### Stated problem:
Copy the records word for word, everything from the line containing "For the text-containing cell, return its midpoint in (X, Y)" down to the line containing "8,783 (597, 172)", with both of those lines included.
────────────────────────────────────────
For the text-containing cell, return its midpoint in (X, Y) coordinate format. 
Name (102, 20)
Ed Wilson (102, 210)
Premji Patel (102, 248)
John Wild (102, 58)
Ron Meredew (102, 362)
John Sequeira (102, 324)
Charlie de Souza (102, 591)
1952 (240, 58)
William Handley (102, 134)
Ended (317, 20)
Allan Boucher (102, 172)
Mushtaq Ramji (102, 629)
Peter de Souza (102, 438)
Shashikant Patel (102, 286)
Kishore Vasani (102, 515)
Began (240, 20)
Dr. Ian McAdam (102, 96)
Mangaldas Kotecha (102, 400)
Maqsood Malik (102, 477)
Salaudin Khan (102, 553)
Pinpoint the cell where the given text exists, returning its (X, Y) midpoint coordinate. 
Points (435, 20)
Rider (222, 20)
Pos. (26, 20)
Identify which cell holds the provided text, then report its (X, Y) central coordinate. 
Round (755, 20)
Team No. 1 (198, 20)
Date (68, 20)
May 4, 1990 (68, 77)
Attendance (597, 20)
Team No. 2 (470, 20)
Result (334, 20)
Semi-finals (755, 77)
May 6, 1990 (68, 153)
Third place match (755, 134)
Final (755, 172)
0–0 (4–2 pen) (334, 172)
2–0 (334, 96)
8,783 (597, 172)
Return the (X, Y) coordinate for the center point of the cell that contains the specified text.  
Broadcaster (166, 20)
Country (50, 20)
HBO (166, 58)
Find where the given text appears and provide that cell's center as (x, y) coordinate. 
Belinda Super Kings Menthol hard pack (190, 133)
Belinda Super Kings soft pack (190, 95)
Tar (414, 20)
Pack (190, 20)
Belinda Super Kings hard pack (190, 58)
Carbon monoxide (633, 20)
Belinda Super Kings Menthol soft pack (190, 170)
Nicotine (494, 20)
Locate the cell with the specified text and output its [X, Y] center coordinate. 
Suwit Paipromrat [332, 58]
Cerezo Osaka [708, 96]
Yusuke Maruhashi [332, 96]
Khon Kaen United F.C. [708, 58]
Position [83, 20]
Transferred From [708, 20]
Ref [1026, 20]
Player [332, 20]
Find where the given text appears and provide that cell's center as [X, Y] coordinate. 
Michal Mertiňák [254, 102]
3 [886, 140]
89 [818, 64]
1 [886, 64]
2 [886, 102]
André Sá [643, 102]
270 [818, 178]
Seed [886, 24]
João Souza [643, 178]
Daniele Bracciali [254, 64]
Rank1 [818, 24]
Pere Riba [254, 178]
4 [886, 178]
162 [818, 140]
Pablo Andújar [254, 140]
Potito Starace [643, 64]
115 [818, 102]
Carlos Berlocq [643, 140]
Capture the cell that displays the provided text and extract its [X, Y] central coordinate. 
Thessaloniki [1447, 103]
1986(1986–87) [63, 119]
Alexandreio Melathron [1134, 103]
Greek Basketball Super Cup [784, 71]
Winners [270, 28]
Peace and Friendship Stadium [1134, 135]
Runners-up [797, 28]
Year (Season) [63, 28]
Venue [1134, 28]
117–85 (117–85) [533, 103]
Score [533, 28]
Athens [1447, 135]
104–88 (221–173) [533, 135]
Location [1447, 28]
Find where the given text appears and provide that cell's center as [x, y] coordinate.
────────────────────────────────────────
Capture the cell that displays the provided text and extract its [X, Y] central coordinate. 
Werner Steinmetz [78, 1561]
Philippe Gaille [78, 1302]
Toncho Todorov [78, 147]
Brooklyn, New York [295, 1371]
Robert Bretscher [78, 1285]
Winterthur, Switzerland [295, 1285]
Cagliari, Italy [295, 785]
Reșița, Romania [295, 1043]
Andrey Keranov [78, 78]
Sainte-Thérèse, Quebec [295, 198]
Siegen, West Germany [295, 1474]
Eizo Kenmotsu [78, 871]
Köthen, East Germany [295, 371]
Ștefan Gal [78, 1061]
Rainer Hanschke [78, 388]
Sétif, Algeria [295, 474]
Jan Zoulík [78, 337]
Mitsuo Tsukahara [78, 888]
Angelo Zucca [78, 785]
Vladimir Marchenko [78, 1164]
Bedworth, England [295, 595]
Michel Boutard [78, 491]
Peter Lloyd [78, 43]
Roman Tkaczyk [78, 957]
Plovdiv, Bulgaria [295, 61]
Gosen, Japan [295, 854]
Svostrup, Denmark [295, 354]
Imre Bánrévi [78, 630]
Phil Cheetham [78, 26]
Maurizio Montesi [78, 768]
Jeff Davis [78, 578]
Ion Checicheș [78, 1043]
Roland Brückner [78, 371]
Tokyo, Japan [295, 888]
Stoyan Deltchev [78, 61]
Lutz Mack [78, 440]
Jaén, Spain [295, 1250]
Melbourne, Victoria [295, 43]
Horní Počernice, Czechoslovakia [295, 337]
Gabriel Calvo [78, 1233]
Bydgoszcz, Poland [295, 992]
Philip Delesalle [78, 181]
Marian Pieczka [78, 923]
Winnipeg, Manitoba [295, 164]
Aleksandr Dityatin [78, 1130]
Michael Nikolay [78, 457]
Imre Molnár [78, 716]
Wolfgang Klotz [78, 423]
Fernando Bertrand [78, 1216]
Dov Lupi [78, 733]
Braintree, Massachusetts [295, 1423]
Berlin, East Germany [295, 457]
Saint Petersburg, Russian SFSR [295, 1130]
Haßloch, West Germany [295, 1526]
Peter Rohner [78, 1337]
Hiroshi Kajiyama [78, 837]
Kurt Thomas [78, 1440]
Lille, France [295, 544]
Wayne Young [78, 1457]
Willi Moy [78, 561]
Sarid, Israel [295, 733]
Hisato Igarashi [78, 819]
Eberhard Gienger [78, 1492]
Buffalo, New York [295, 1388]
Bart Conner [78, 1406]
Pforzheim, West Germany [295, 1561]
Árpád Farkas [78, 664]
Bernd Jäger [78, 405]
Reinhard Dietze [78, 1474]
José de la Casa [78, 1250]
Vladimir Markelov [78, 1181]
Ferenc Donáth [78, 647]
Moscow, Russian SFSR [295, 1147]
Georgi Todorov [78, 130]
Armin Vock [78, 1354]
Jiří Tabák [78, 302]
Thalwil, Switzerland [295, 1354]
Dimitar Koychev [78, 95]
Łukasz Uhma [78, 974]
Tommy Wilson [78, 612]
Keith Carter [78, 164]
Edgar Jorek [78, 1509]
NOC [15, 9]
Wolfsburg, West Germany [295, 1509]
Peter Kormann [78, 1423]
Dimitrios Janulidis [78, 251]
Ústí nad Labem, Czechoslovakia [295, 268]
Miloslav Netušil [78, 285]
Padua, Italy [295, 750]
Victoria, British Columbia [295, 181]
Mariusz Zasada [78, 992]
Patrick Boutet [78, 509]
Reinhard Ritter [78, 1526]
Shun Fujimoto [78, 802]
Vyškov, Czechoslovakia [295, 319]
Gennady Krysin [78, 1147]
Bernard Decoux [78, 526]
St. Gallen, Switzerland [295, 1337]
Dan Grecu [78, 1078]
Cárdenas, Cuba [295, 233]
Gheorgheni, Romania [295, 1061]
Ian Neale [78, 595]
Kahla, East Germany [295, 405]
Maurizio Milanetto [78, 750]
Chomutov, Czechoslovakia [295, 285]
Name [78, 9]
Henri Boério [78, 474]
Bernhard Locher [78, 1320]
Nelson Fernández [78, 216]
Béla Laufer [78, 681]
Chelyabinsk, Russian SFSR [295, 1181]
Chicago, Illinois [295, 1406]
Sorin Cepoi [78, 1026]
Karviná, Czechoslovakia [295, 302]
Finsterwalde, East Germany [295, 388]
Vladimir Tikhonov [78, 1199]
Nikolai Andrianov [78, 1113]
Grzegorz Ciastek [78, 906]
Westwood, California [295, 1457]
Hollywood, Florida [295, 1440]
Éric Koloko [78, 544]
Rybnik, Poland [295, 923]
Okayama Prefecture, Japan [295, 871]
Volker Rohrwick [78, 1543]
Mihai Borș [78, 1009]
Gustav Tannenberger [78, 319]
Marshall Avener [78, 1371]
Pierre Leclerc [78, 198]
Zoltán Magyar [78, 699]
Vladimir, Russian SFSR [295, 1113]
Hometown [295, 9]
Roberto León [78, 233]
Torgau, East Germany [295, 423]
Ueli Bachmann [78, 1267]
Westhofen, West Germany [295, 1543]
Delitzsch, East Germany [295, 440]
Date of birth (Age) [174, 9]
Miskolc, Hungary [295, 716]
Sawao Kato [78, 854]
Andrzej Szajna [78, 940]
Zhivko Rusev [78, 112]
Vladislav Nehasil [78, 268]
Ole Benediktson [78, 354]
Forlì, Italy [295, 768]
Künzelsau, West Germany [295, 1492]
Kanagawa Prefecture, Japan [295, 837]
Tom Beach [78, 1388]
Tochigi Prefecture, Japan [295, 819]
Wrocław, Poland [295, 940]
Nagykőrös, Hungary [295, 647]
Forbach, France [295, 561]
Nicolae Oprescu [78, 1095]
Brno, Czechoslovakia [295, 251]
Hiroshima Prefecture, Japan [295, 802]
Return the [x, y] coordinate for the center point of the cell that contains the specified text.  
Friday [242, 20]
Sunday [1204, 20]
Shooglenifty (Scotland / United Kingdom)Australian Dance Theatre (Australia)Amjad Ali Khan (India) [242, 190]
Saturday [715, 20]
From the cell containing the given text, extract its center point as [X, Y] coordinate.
────────────────────────────────────────
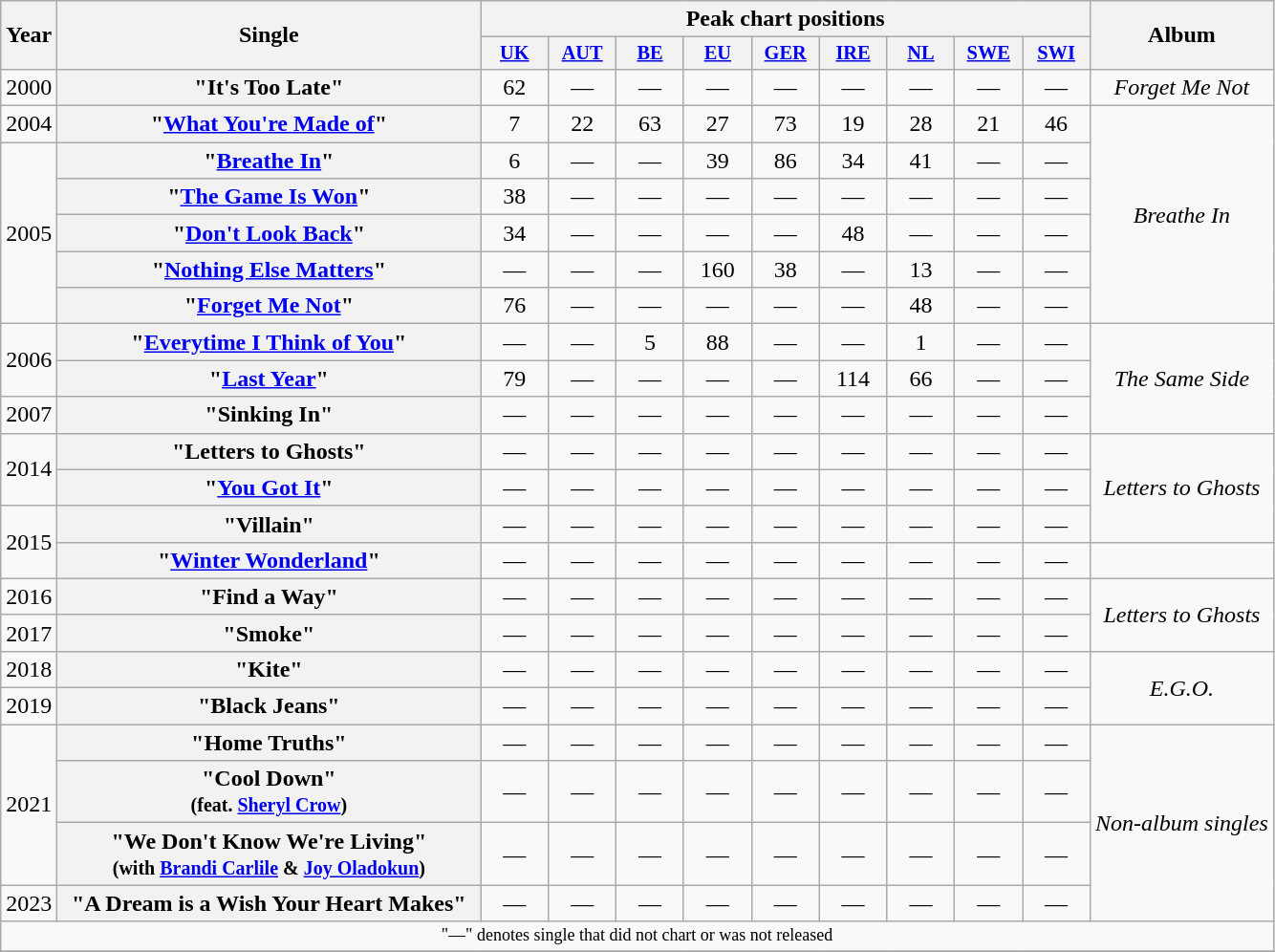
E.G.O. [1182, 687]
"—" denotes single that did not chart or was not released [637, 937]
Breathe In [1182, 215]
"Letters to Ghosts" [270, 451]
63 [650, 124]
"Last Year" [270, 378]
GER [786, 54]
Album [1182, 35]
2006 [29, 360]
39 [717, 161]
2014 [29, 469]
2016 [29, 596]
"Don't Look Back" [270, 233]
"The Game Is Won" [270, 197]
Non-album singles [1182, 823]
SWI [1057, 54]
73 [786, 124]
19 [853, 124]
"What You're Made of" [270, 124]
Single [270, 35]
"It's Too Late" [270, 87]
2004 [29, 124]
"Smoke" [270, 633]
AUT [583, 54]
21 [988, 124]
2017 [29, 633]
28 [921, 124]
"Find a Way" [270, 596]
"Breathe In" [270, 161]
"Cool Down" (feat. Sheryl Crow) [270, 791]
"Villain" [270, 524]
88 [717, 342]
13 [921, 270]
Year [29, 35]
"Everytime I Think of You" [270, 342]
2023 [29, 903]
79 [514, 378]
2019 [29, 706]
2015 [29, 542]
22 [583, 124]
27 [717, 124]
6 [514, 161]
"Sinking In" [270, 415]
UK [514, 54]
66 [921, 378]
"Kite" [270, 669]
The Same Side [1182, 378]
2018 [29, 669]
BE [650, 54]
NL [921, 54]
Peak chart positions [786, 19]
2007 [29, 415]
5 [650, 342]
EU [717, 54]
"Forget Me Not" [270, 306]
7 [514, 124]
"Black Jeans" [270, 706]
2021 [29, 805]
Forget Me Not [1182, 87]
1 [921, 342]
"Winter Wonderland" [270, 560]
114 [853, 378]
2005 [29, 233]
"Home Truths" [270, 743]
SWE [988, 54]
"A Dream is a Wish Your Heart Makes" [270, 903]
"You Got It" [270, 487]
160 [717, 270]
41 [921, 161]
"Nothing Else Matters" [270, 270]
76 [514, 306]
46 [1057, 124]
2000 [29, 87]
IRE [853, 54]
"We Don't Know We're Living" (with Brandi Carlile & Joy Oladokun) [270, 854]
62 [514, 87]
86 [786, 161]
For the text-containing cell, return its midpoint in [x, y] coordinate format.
────────────────────────────────────────
### Full response:
For the text-containing cell, return its midpoint in (X, Y) coordinate format. 
Name (102, 20)
Ed Wilson (102, 210)
Premji Patel (102, 248)
John Wild (102, 58)
Ron Meredew (102, 362)
John Sequeira (102, 324)
Charlie de Souza (102, 591)
1952 (240, 58)
William Handley (102, 134)
Ended (317, 20)
Allan Boucher (102, 172)
Mushtaq Ramji (102, 629)
Peter de Souza (102, 438)
Shashikant Patel (102, 286)
Kishore Vasani (102, 515)
Began (240, 20)
Dr. Ian McAdam (102, 96)
Mangaldas Kotecha (102, 400)
Maqsood Malik (102, 477)
Salaudin Khan (102, 553)
Pinpoint the cell where the given text exists, returning its (X, Y) midpoint coordinate. 
Points (435, 20)
Rider (222, 20)
Pos. (26, 20)
Identify which cell holds the provided text, then report its (X, Y) central coordinate. 
Round (755, 20)
Team No. 1 (198, 20)
Date (68, 20)
May 4, 1990 (68, 77)
Attendance (597, 20)
Team No. 2 (470, 20)
Result (334, 20)
Semi-finals (755, 77)
May 6, 1990 (68, 153)
Third place match (755, 134)
Final (755, 172)
0–0 (4–2 pen) (334, 172)
2–0 (334, 96)
8,783 (597, 172)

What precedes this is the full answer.